Try it:
The exercise asks you to copy every line below in which "Teddybär" appears.

Data shown:
☆ ☆ ☆ ☆

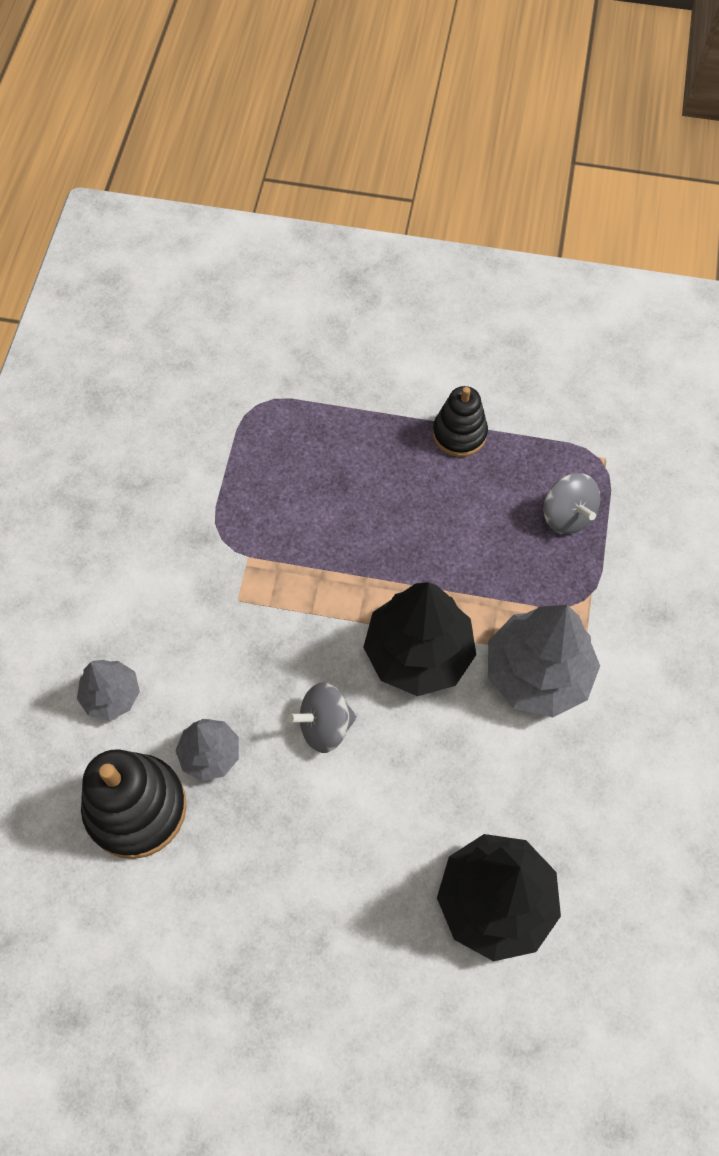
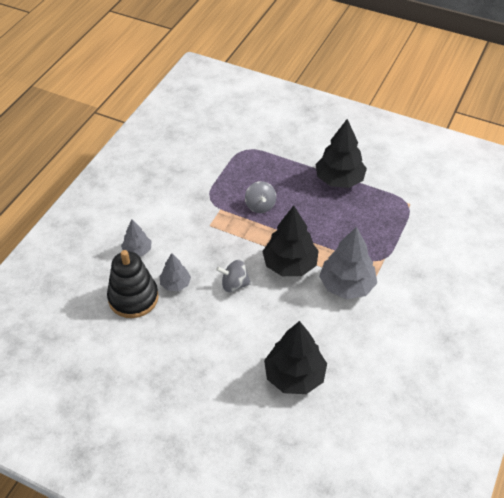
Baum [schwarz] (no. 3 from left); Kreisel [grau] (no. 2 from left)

☆ ☆ ☆ ☆

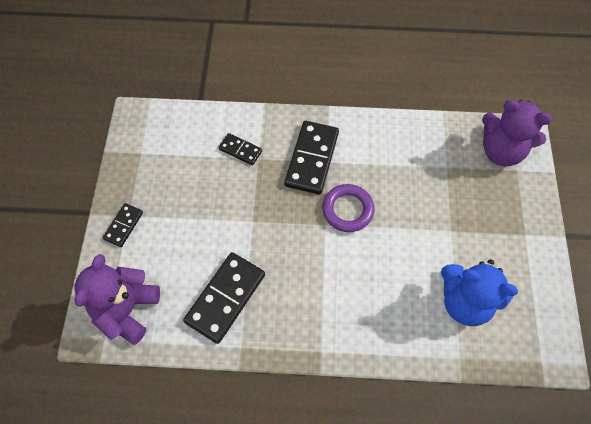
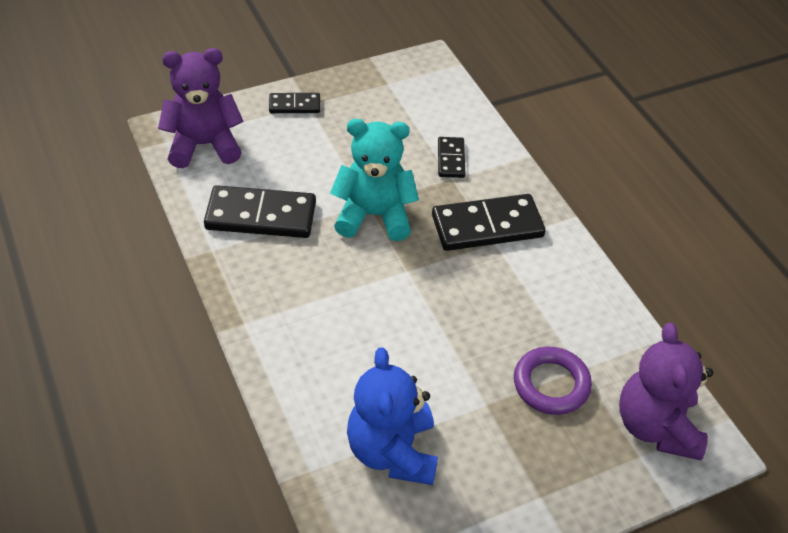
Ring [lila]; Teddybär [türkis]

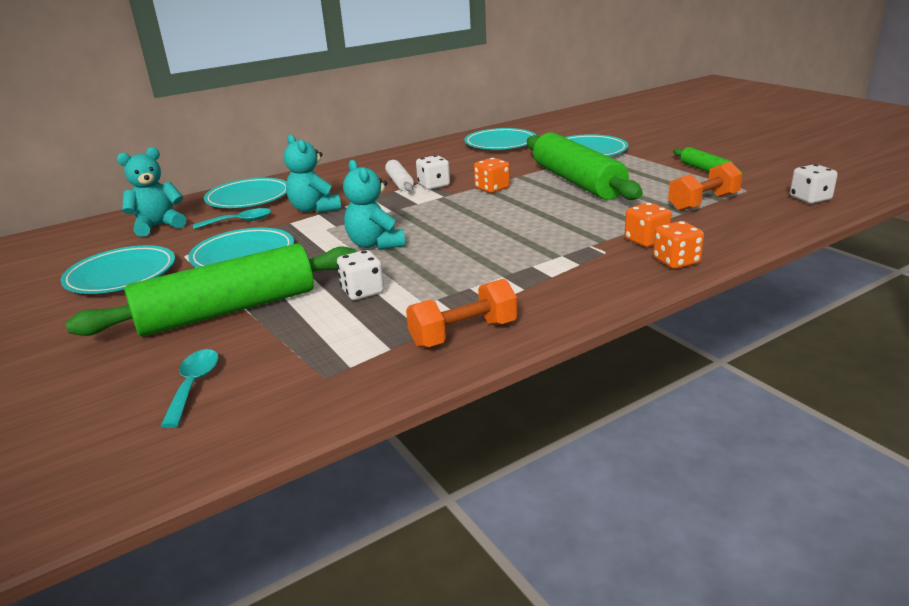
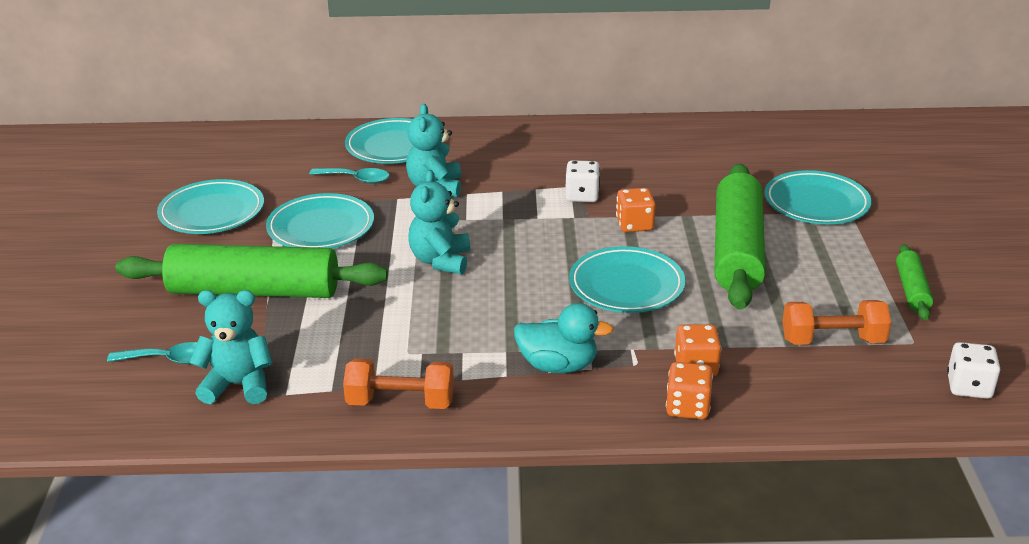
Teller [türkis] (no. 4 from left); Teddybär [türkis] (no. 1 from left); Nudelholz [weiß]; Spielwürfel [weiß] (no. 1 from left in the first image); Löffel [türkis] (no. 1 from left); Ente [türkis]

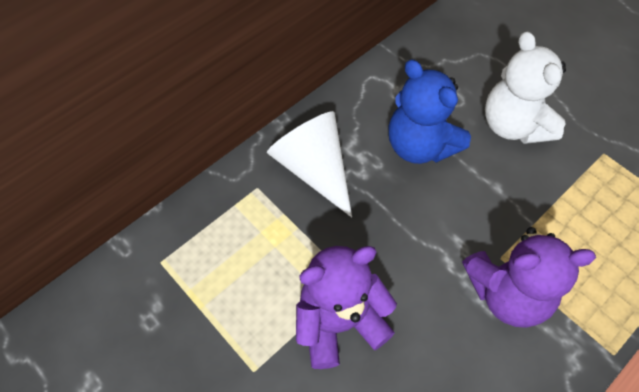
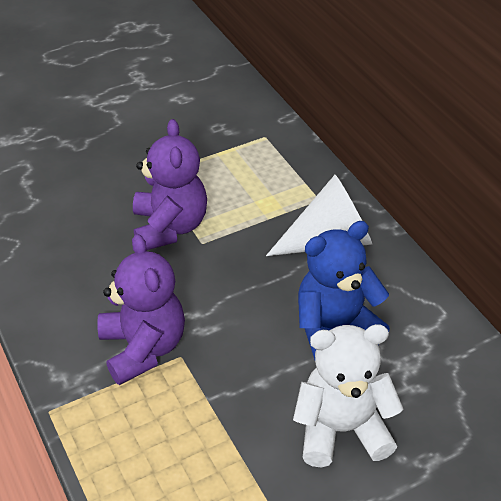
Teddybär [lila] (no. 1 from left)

☆ ☆ ☆ ☆

Task response:
Ring [lila]; Teddybär [türkis]
Teller [türkis] (no. 4 from left); Teddybär [türkis] (no. 1 from left); Nudelholz [weiß]; Spielwürfel [weiß] (no. 1 from left in the first image); Löffel [türkis] (no. 1 from left); Ente [türkis]
Teddybär [lila] (no. 1 from left)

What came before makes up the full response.